• [Stored dataset items]:

##########

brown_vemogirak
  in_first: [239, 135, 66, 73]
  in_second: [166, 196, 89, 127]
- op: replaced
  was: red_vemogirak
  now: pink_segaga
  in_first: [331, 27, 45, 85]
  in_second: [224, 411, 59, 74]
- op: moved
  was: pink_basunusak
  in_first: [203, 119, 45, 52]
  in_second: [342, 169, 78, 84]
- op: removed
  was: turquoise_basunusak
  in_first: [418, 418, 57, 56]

##########

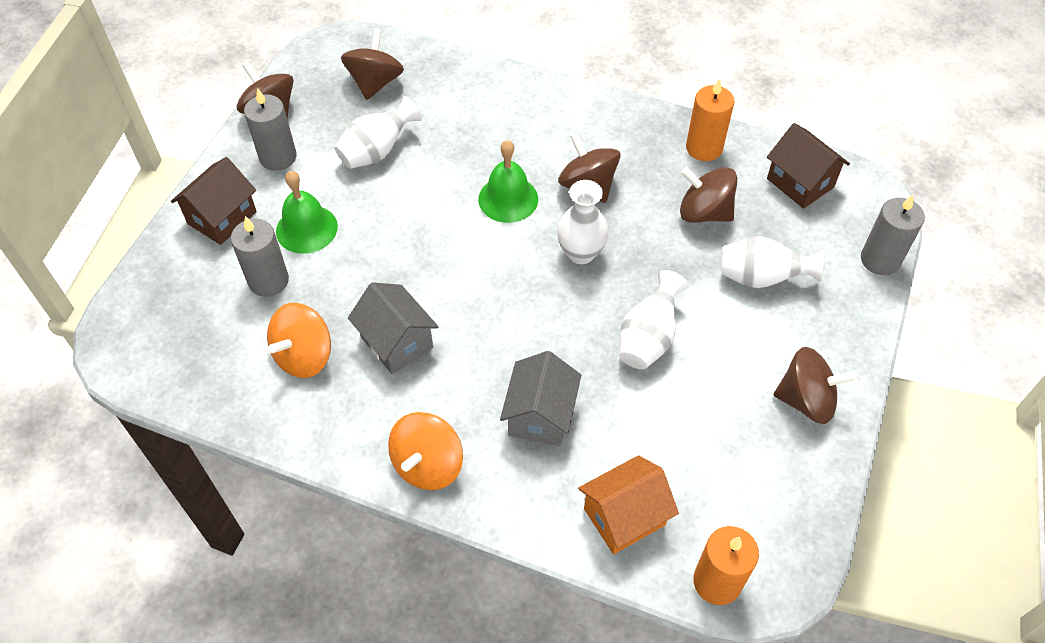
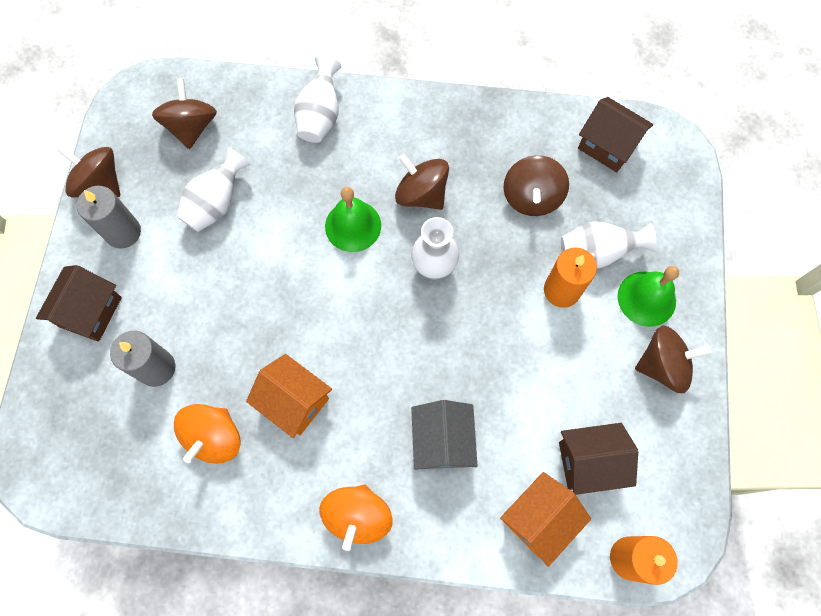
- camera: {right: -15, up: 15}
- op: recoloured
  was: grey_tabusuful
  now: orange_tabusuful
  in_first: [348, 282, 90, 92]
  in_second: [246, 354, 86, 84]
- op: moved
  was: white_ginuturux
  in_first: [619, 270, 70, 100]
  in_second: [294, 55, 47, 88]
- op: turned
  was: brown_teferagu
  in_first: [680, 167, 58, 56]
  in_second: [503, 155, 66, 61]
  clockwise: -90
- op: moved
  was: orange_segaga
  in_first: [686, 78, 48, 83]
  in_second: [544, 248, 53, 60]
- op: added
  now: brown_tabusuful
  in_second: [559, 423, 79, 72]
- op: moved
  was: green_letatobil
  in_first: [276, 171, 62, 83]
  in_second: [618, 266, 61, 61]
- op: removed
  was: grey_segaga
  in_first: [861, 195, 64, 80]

##########

• [What is expected]:
Look back at the entries above and repeat, unchanged, every line from the line holding "- op: replaced" through the line holding "in_first: [418, 418, 57, 56]".

• [Result of the exercise]:
- op: replaced
  was: red_vemogirak
  now: pink_segaga
  in_first: [331, 27, 45, 85]
  in_second: [224, 411, 59, 74]
- op: moved
  was: pink_basunusak
  in_first: [203, 119, 45, 52]
  in_second: [342, 169, 78, 84]
- op: removed
  was: turquoise_basunusak
  in_first: [418, 418, 57, 56]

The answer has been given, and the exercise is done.